Given task
Render the entries below as a Markdown table with two columns, Row for a running number and Line for each line's text, skipping blank lines. Leave the pictures out of the table.

Stored entries

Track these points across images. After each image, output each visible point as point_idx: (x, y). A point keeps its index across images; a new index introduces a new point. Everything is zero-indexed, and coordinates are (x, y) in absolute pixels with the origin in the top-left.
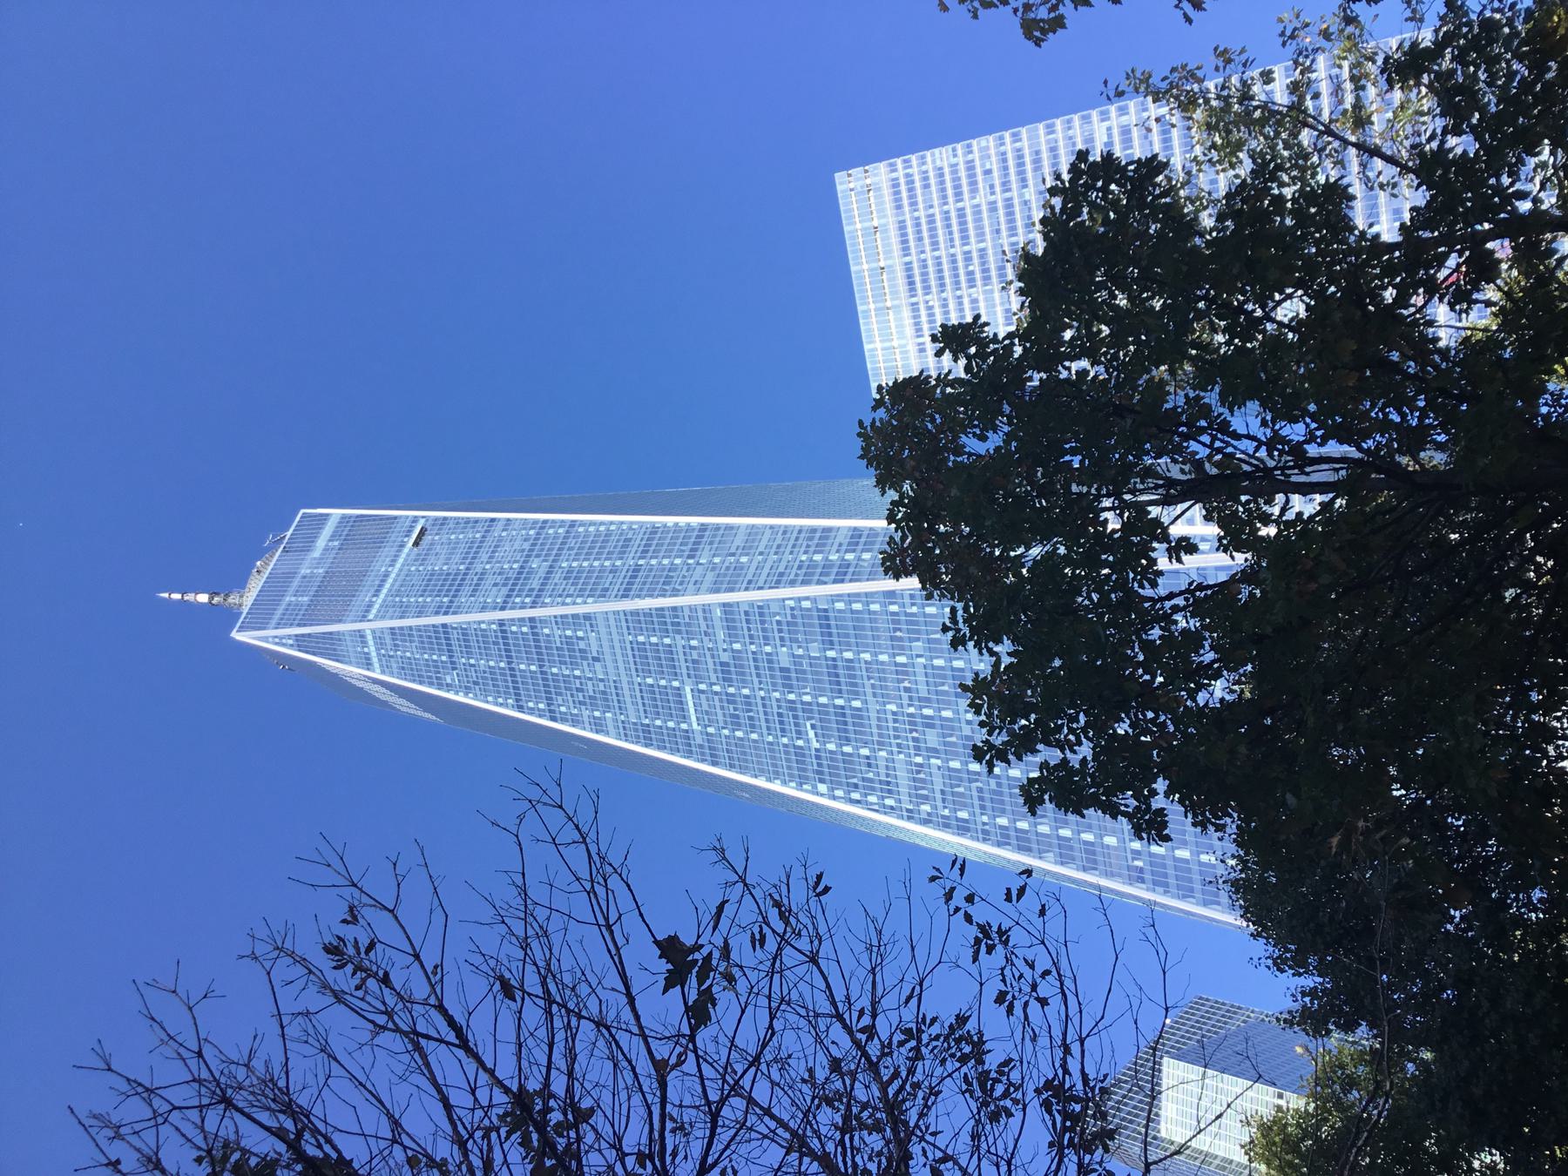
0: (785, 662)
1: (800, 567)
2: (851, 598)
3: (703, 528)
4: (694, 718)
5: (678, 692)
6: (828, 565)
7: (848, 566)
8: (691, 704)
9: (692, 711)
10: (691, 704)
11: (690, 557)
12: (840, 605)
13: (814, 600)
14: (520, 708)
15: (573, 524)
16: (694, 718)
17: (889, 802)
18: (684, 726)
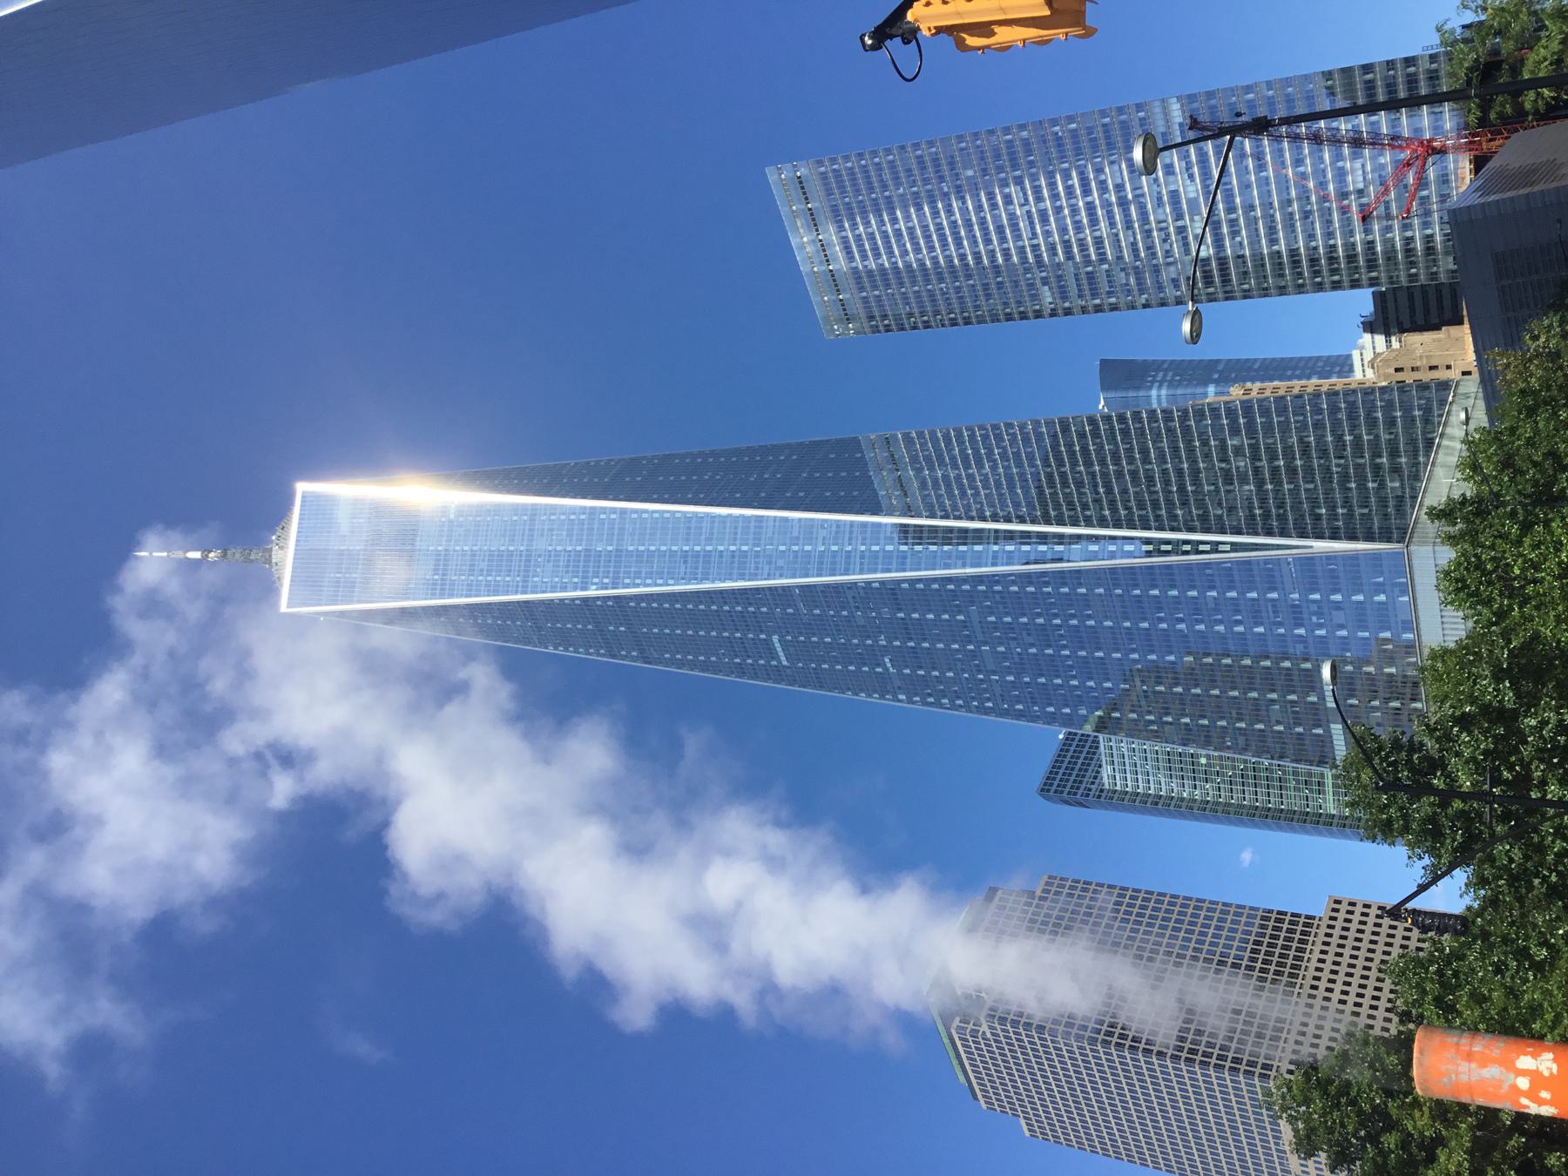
0: (862, 622)
1: (862, 557)
2: (913, 582)
3: (759, 519)
4: (783, 658)
5: (768, 642)
6: (888, 555)
7: (905, 558)
8: (779, 649)
9: (781, 654)
10: (779, 649)
11: (755, 545)
12: (905, 586)
13: (882, 583)
14: (613, 656)
15: (623, 512)
16: (783, 658)
17: (960, 702)
18: (774, 663)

Task solution
| Row | Line |
|---|---|
| 1 | Track these points across images. After each image, output each visible point as point_idx: (x, y). A point keeps its index across images; a new index introduces a new point. Everything is zero-indexed, and coordinates are (x, y) in absolute pixels with the origin in the top-left. |
| 2 | 0: (785, 662) |
| 3 | 1: (800, 567) |
| 4 | 2: (851, 598) |
| 5 | 3: (703, 528) |
| 6 | 4: (694, 718) |
| 7 | 5: (678, 692) |
| 8 | 6: (828, 565) |
| 9 | 7: (848, 566) |
| 10 | 8: (691, 704) |
| 11 | 9: (692, 711) |
| 12 | 10: (691, 704) |
| 13 | 11: (690, 557) |
| 14 | 12: (840, 605) |
| 15 | 13: (814, 600) |
| 16 | 14: (520, 708) |
| 17 | 15: (573, 524) |
| 18 | 16: (694, 718) |
| 19 | 17: (889, 802) |
| 20 | 18: (684, 726) |
| 21 | 0: (862, 622) |
| 22 | 1: (862, 557) |
| 23 | 2: (913, 582) |
| 24 | 3: (759, 519) |
| 25 | 4: (783, 658) |
| 26 | 5: (768, 642) |
| 27 | 6: (888, 555) |
| 28 | 7: (905, 558) |
| 29 | 8: (779, 649) |
| 30 | 9: (781, 654) |
| 31 | 10: (779, 649) |
| 32 | 11: (755, 545) |
| 33 | 12: (905, 586) |
| 34 | 13: (882, 583) |
| 35 | 14: (613, 656) |
| 36 | 15: (623, 512) |
| 37 | 16: (783, 658) |
| 38 | 17: (960, 702) |
| 39 | 18: (774, 663) |